* _Task input_:
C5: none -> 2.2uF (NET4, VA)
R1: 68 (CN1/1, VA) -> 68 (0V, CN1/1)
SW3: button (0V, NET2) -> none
---
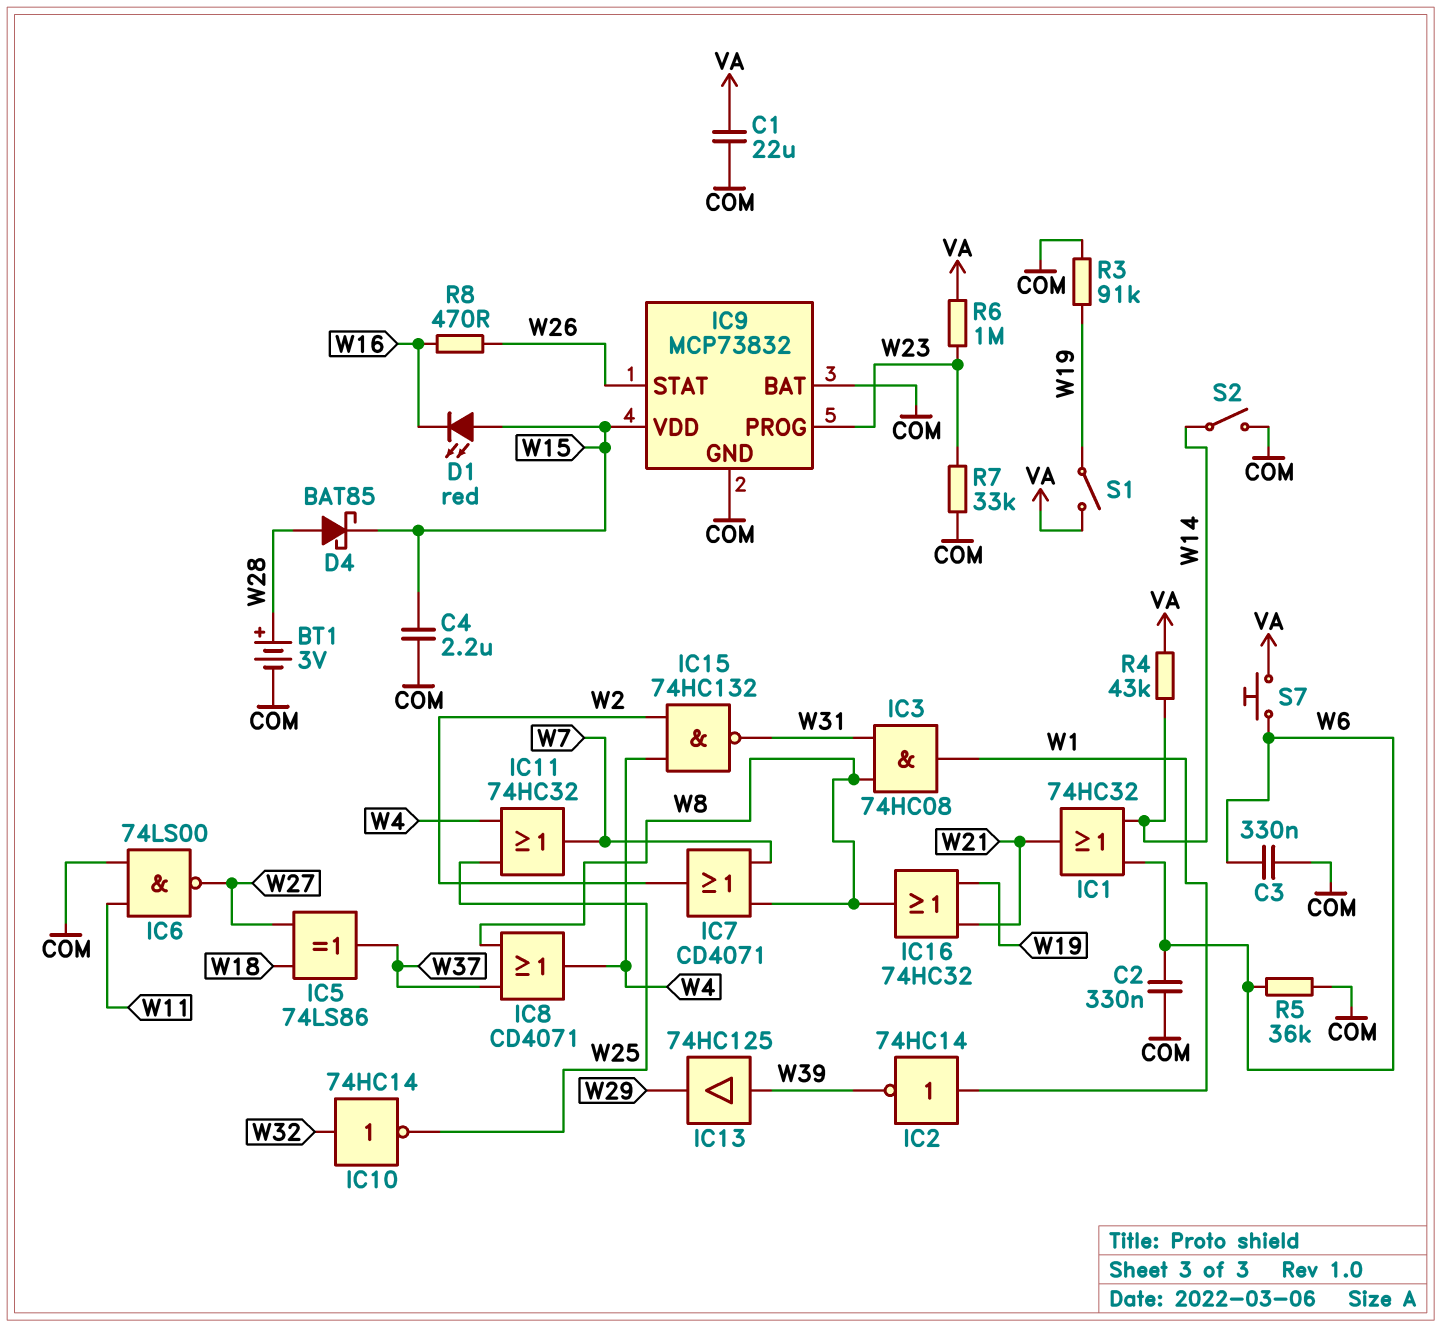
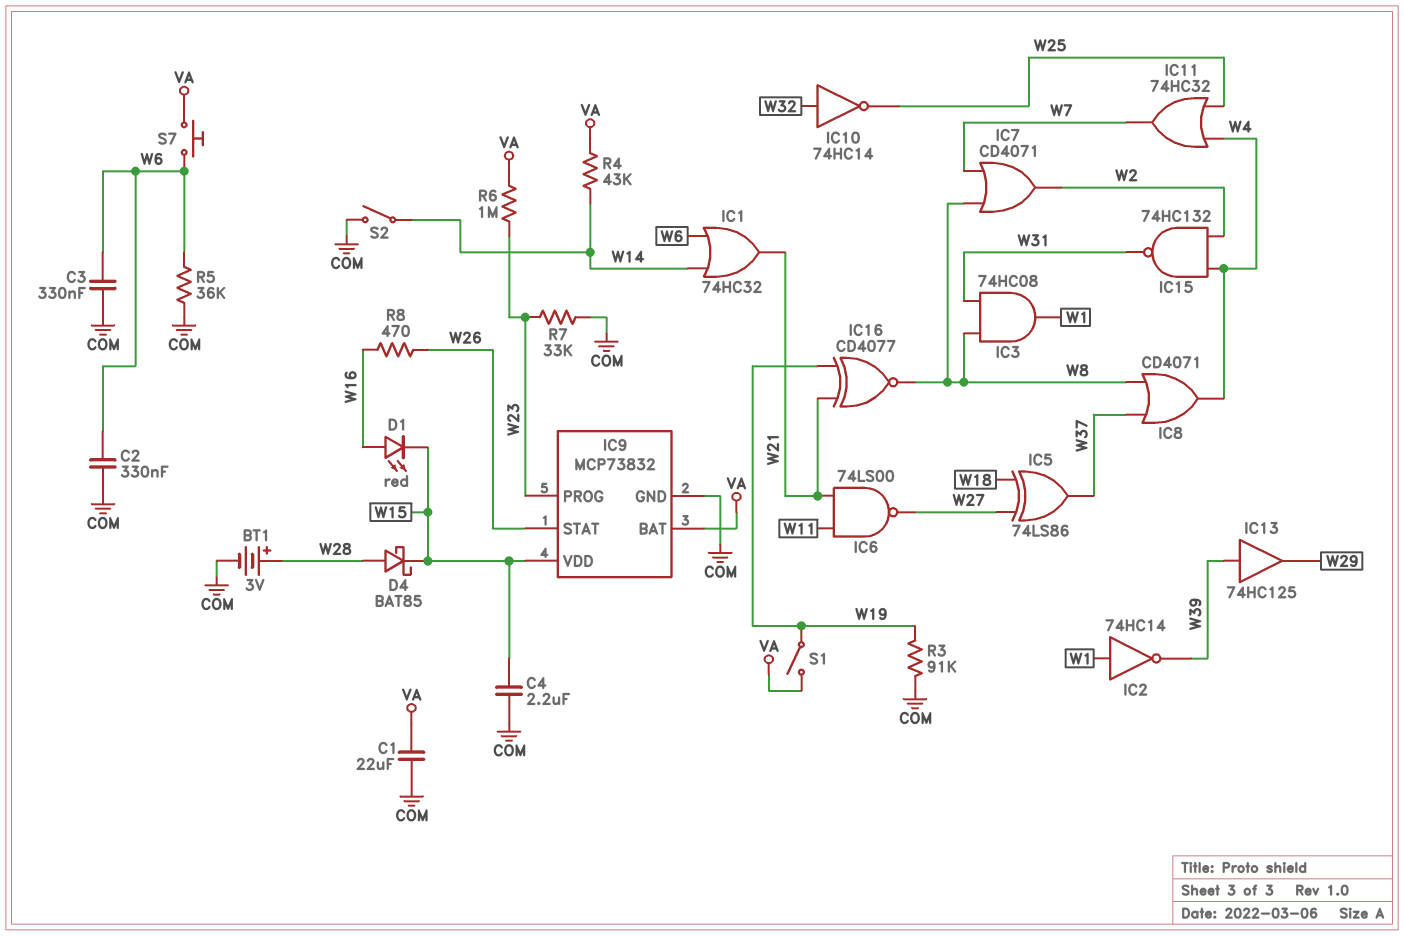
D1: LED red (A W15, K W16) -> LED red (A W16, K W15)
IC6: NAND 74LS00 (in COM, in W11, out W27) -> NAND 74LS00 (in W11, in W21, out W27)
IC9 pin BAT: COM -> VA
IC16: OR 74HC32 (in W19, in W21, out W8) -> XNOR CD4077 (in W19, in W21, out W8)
* * *
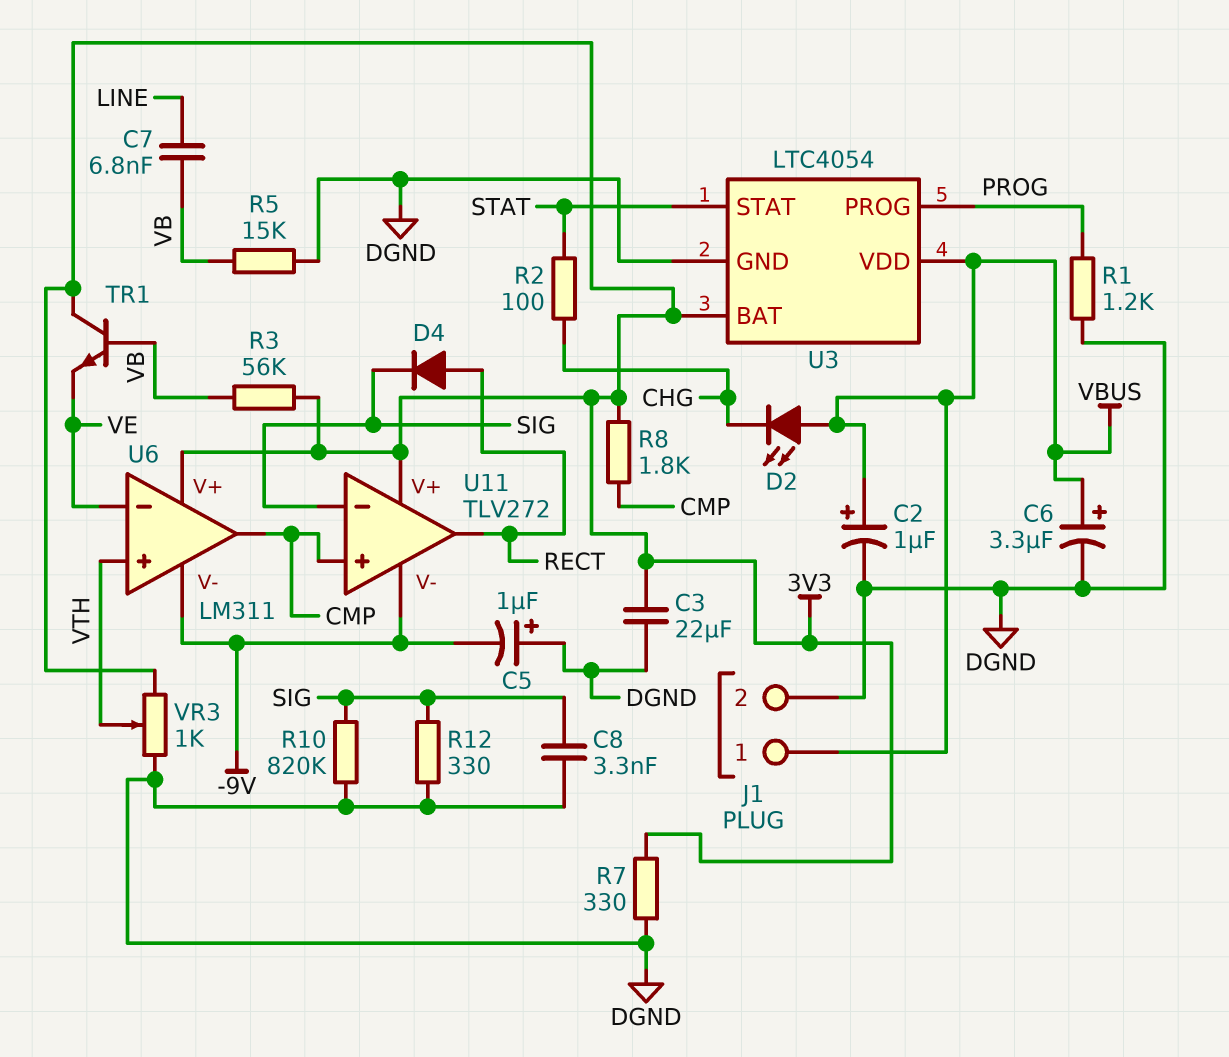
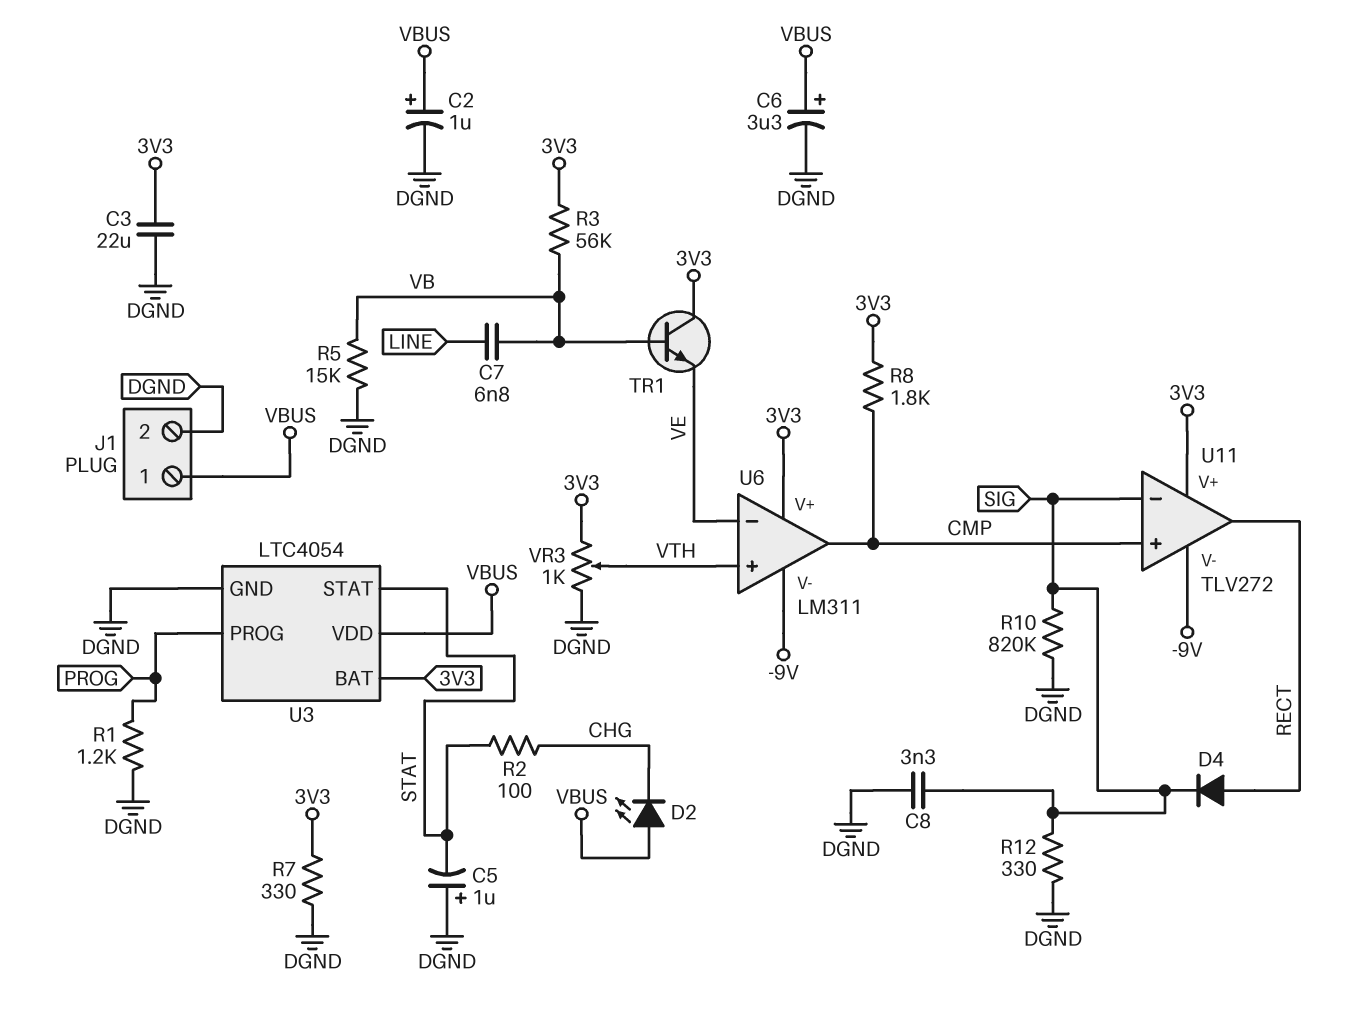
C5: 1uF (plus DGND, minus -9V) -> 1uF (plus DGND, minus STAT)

* _Your instructions_: Copy verbatim, from the listing above, each line from the one containing "C5: none -> 2.2uF (NET4, VA)" down to the one containing "SW3: button (0V, NET2) -> none", inclusive.

* _Answer for this exercise_:
C5: none -> 2.2uF (NET4, VA)
R1: 68 (CN1/1, VA) -> 68 (0V, CN1/1)
SW3: button (0V, NET2) -> none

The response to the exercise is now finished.